--- Material provided ---
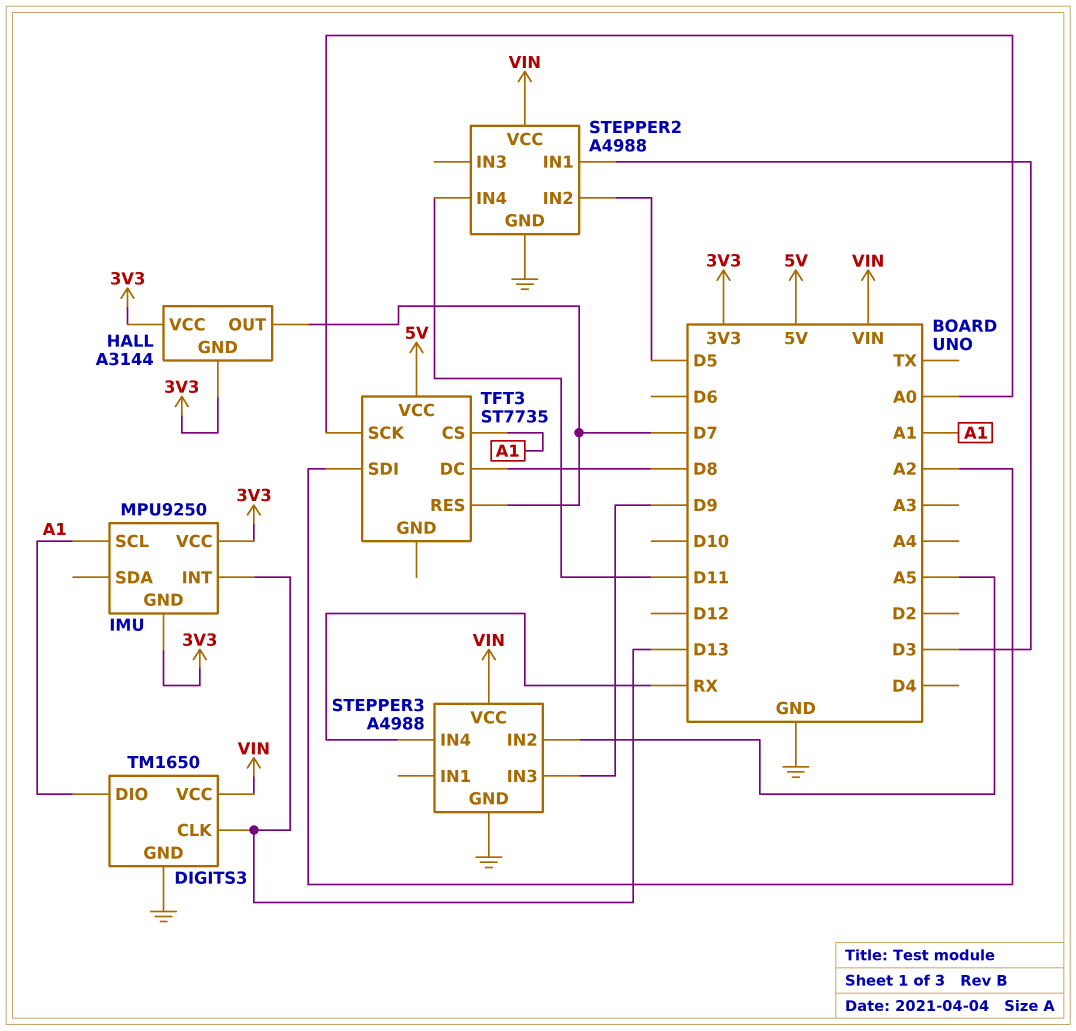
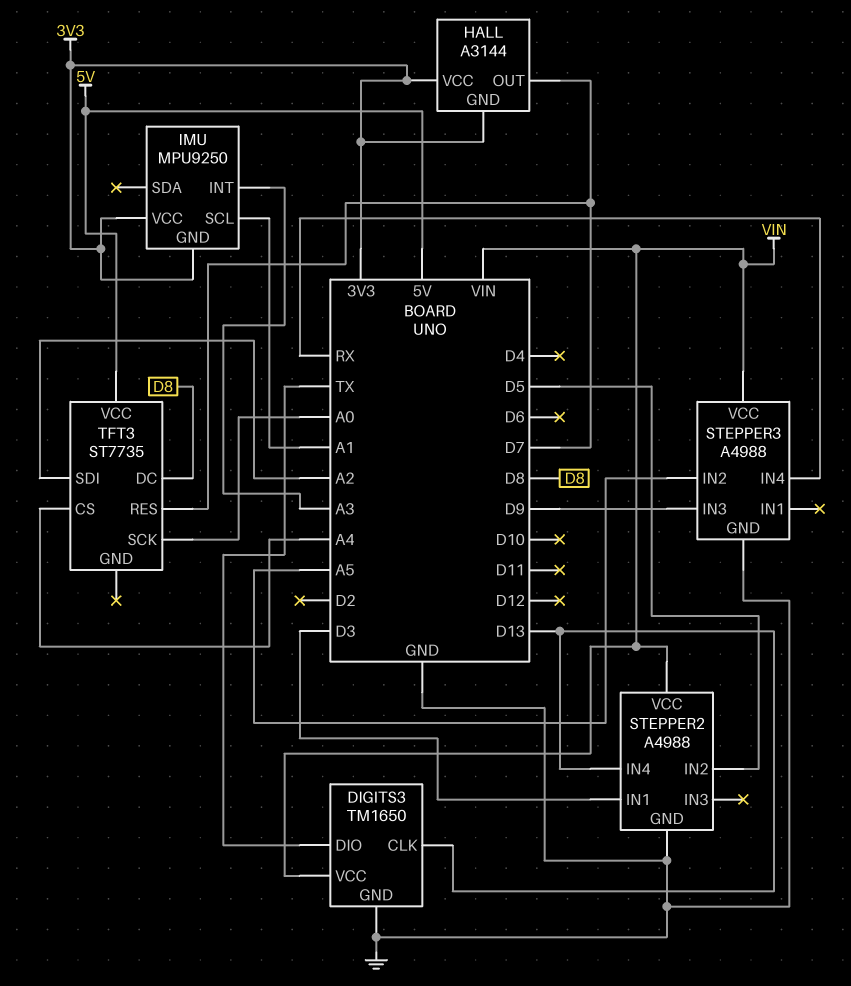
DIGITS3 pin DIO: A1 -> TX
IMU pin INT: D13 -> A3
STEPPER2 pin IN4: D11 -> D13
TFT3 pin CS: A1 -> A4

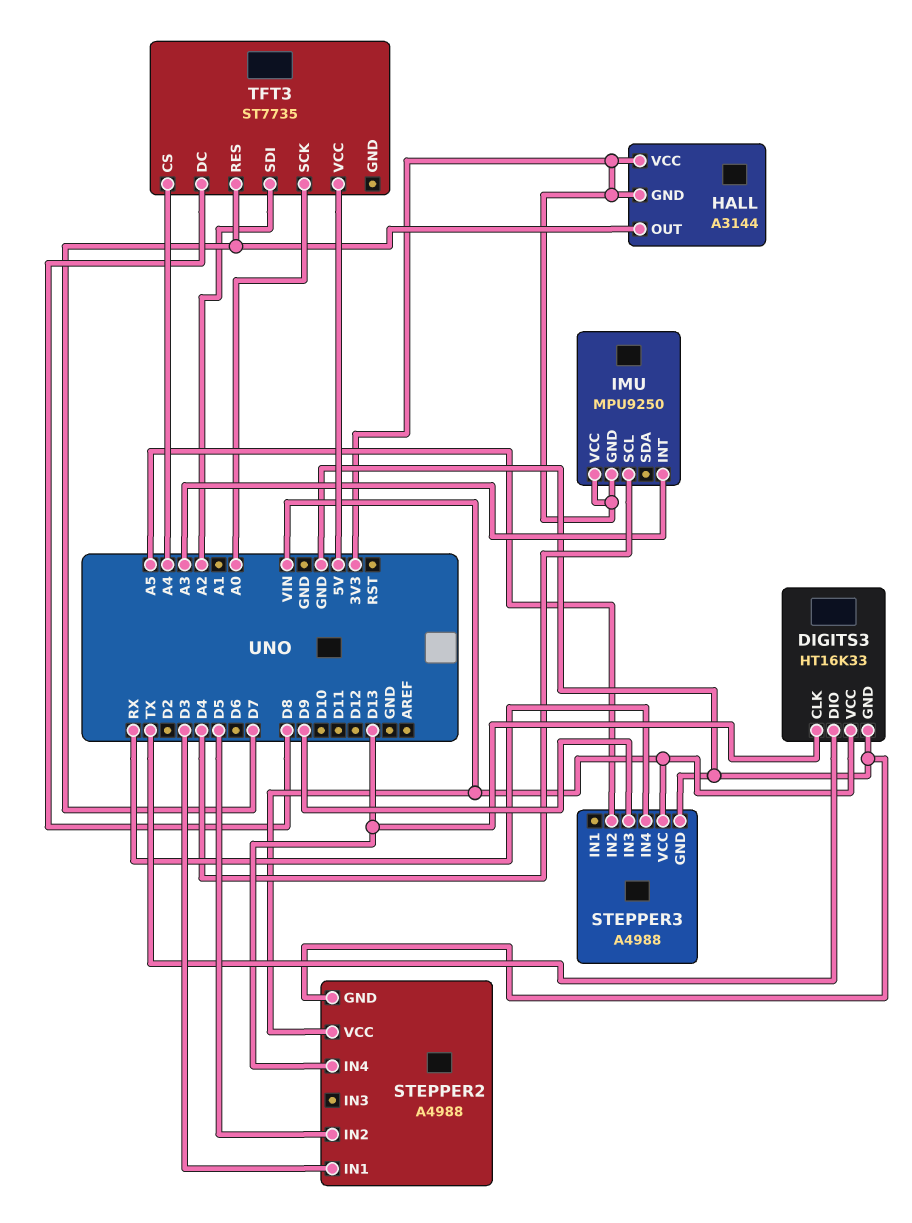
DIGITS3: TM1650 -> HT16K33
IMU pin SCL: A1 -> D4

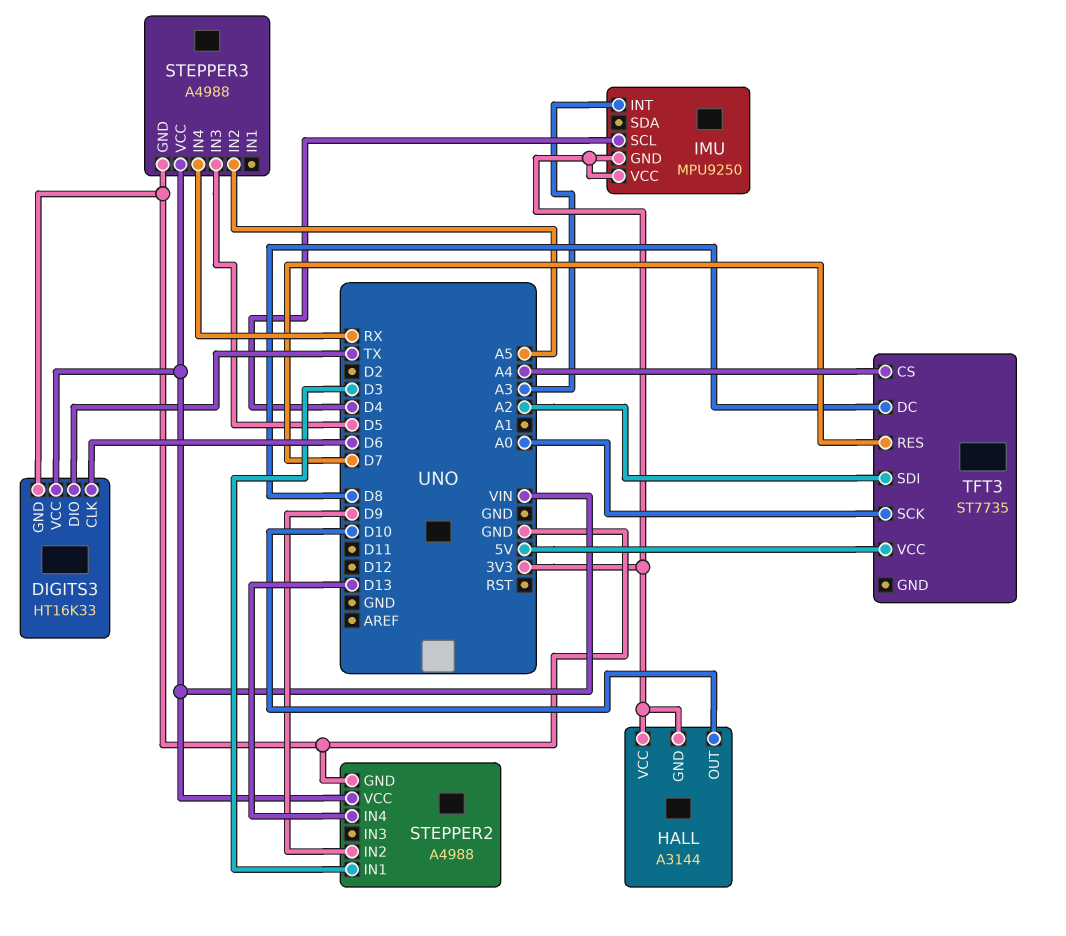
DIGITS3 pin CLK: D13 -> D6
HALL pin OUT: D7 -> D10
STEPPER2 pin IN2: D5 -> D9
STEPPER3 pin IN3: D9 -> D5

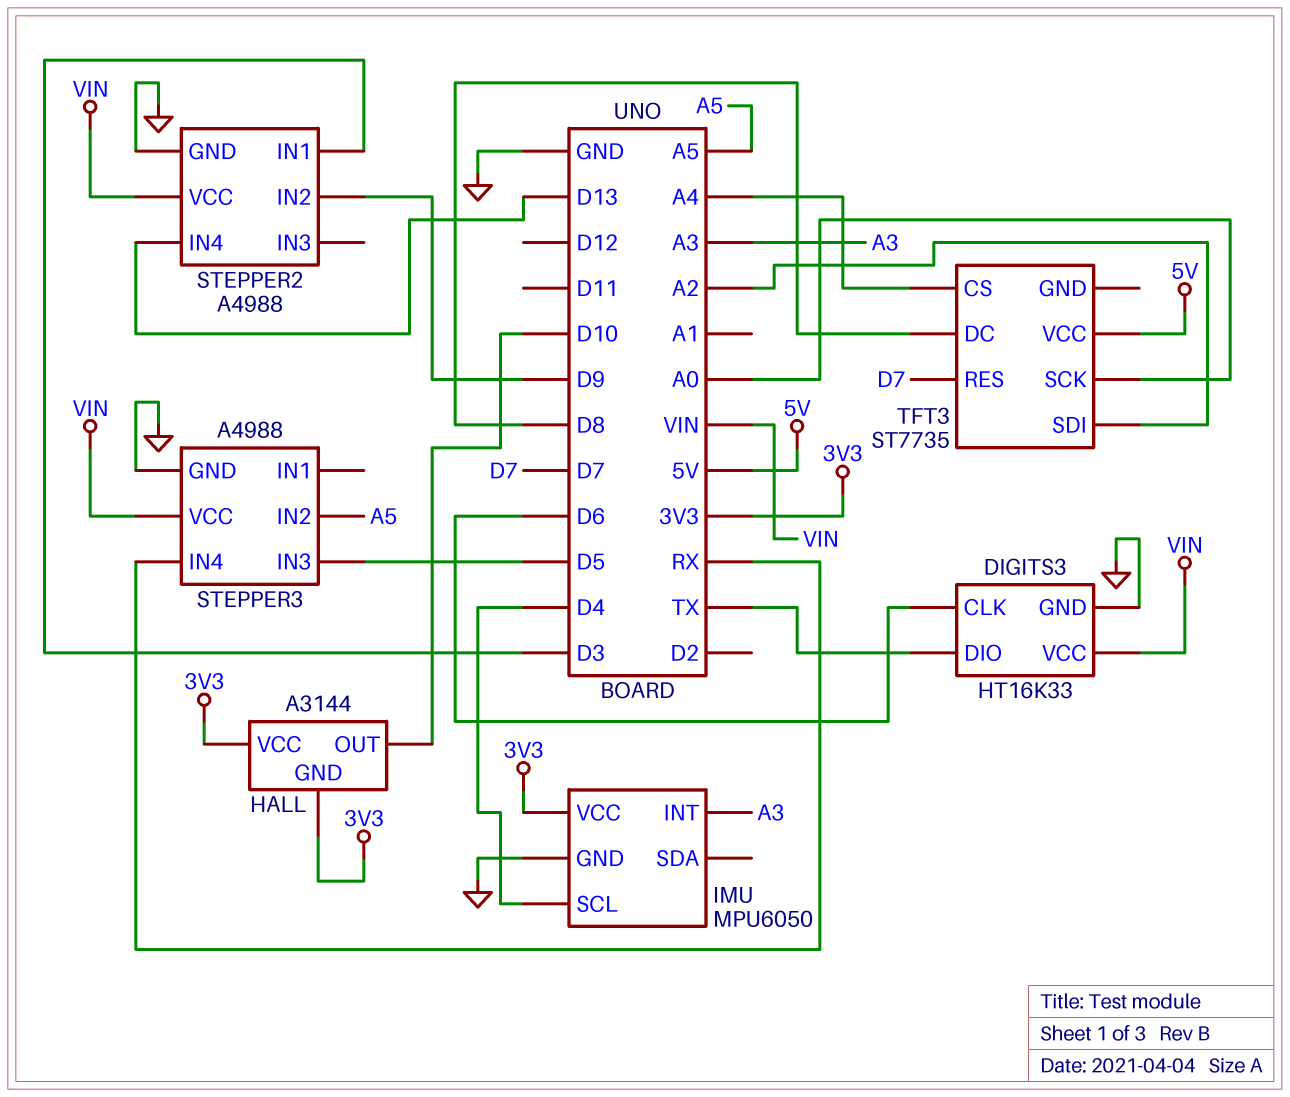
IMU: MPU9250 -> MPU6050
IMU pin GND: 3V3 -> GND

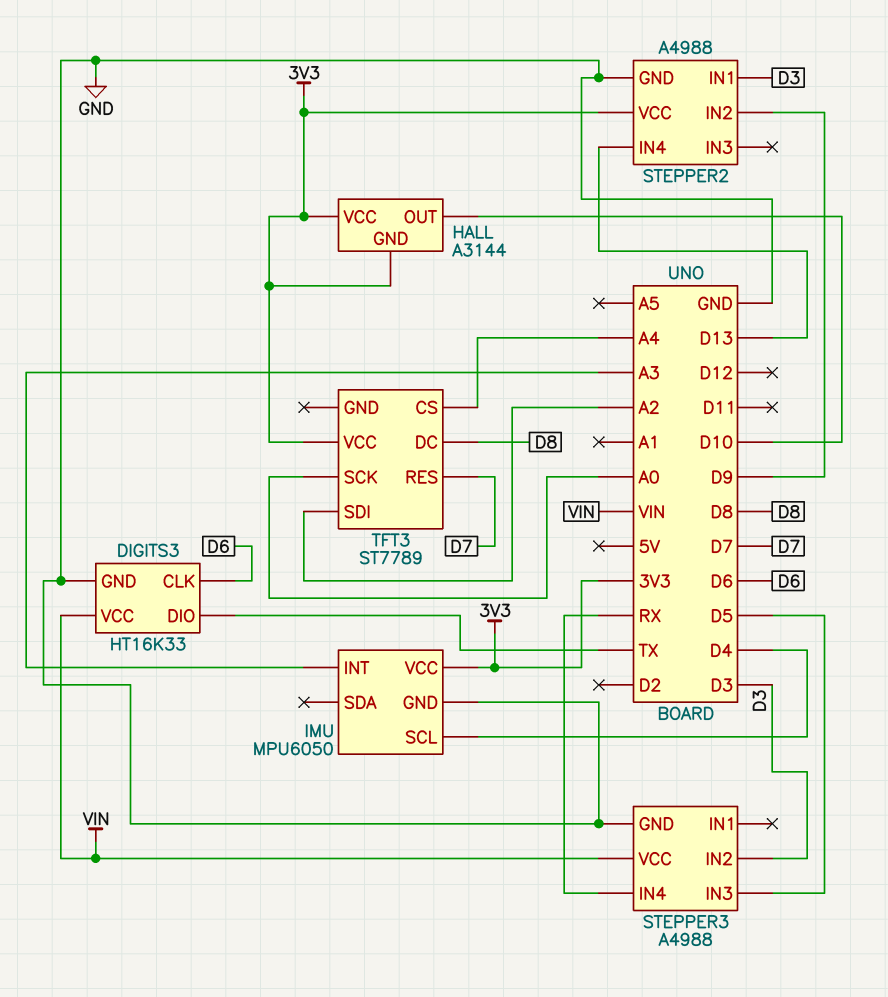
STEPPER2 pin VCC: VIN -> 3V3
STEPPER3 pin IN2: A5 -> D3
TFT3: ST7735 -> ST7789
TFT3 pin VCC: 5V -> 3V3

--- Task to carry out ---
Everything in the entries above must be output again exactly, except the pictures.

--- Your response ---
DIGITS3 pin DIO: A1 -> TX
IMU pin INT: D13 -> A3
STEPPER2 pin IN4: D11 -> D13
TFT3 pin CS: A1 -> A4

DIGITS3: TM1650 -> HT16K33
IMU pin SCL: A1 -> D4

DIGITS3 pin CLK: D13 -> D6
HALL pin OUT: D7 -> D10
STEPPER2 pin IN2: D5 -> D9
STEPPER3 pin IN3: D9 -> D5

IMU: MPU9250 -> MPU6050
IMU pin GND: 3V3 -> GND

STEPPER2 pin VCC: VIN -> 3V3
STEPPER3 pin IN2: A5 -> D3
TFT3: ST7735 -> ST7789
TFT3 pin VCC: 5V -> 3V3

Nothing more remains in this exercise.